-- DATA TO PROCESS follows --

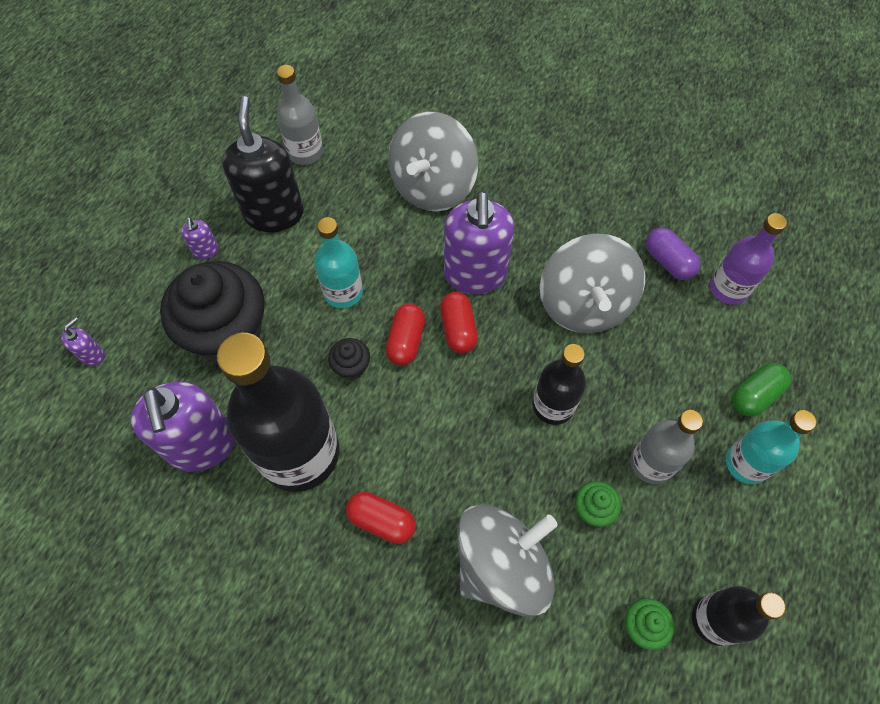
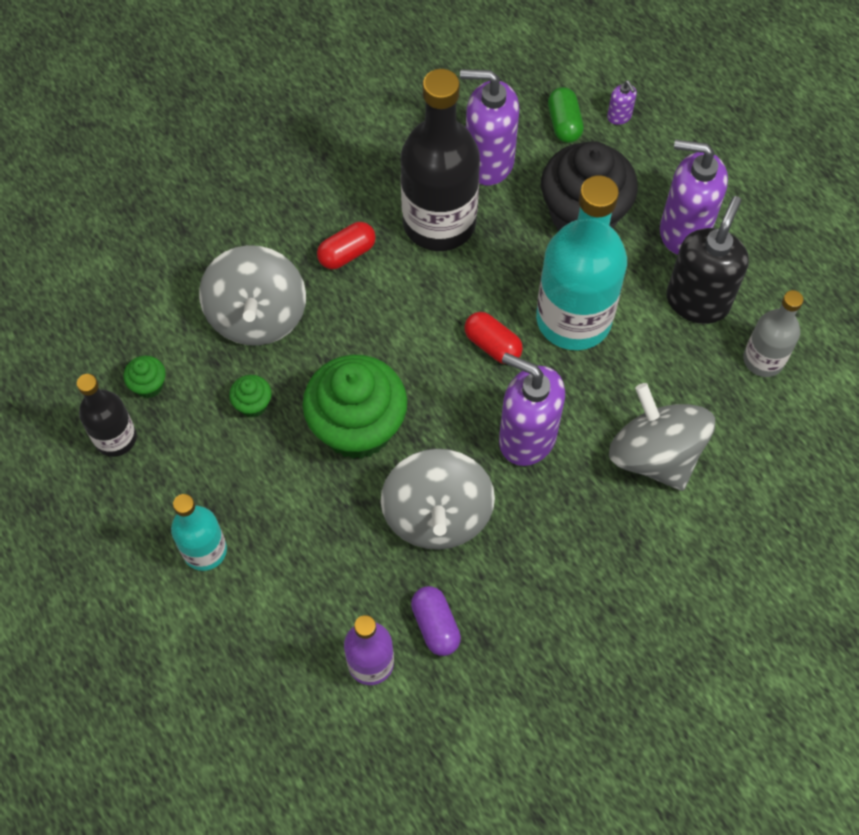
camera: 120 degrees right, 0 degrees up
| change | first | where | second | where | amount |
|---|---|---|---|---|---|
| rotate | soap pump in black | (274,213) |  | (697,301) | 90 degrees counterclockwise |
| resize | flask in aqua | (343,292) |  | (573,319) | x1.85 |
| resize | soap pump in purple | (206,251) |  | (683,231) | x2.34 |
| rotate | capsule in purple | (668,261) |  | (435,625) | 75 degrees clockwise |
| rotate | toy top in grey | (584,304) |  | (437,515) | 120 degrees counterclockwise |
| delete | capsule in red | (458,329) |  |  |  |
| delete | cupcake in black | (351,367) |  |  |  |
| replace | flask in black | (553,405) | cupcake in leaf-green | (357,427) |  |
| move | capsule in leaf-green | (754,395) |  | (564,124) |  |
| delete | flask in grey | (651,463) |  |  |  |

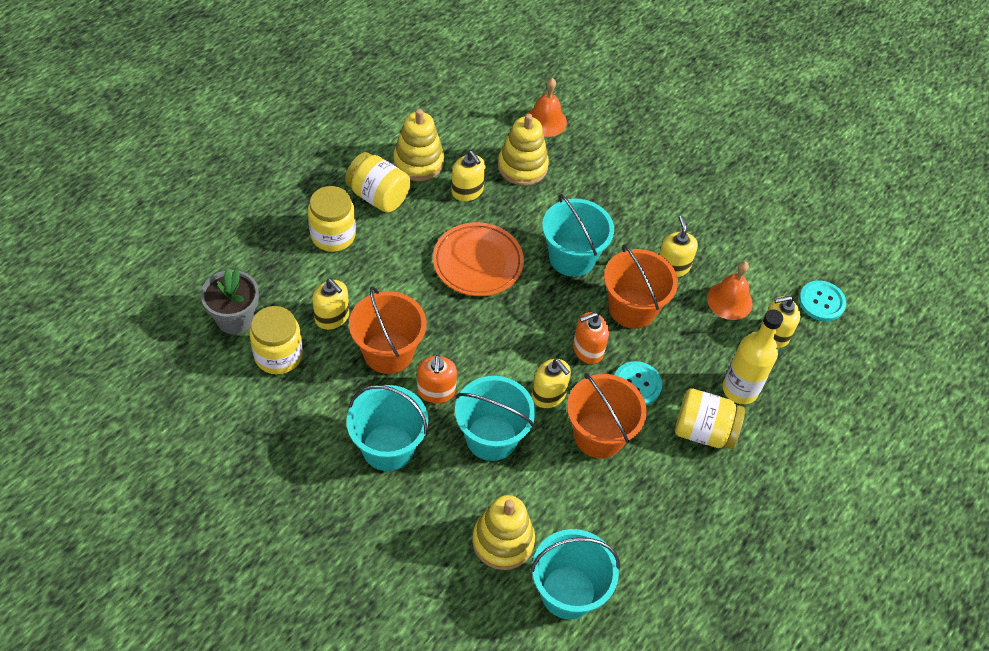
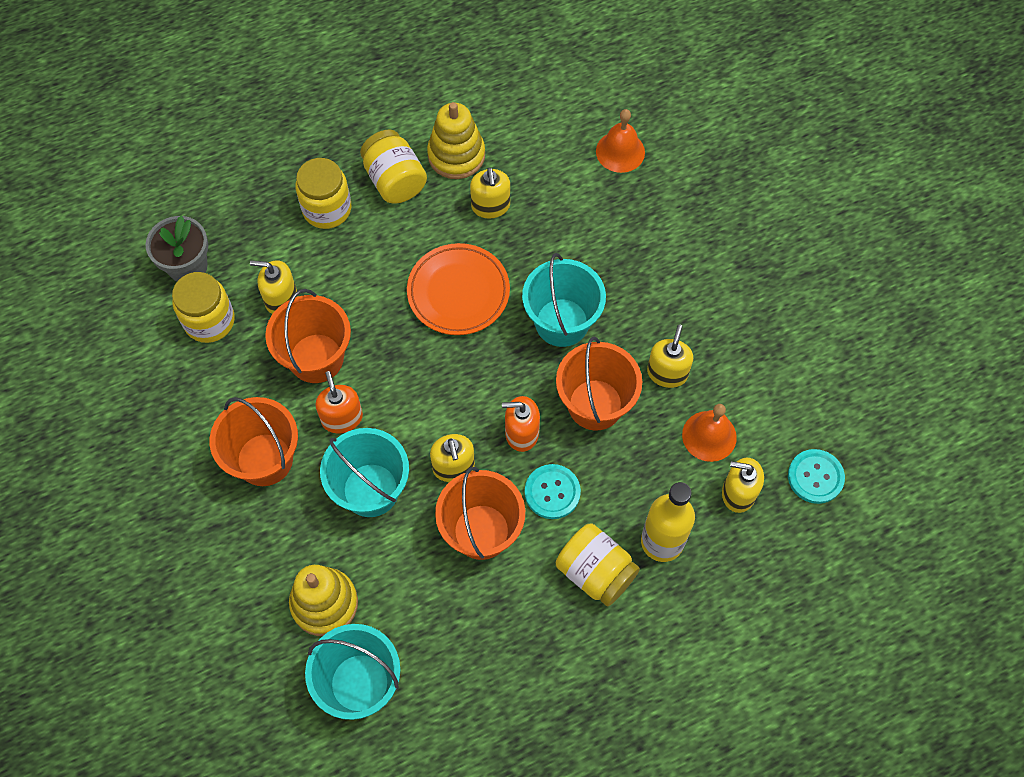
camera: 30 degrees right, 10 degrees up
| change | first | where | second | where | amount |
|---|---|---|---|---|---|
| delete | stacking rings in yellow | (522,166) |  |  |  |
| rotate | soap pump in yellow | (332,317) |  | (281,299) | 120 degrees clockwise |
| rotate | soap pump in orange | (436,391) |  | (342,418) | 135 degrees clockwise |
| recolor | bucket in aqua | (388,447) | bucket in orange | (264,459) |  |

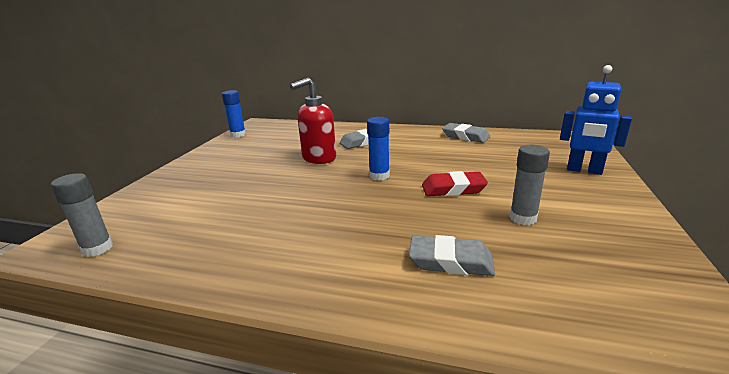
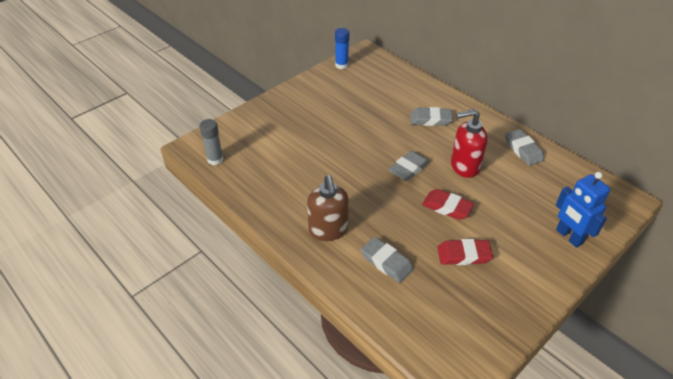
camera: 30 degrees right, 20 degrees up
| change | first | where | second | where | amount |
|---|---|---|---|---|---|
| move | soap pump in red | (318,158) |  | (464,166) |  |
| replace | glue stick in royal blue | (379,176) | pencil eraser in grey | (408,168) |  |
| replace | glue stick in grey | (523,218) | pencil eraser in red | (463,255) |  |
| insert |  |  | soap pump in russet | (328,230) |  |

-- DATA TO PROCESS concluded --

WHAT YOU WILL DO - The required output is a verbatim repetition of the lines from the opening of the entries above through the line containing "delete | capsule", inclusive, with no pictures and nothing else.

RESULT -
camera: 120 degrees right, 0 degrees up
| change | first | where | second | where | amount |
|---|---|---|---|---|---|
| rotate | soap pump in black | (274,213) |  | (697,301) | 90 degrees counterclockwise |
| resize | flask in aqua | (343,292) |  | (573,319) | x1.85 |
| resize | soap pump in purple | (206,251) |  | (683,231) | x2.34 |
| rotate | capsule in purple | (668,261) |  | (435,625) | 75 degrees clockwise |
| rotate | toy top in grey | (584,304) |  | (437,515) | 120 degrees counterclockwise |
| delete | capsule in red | (458,329) |  |  |  |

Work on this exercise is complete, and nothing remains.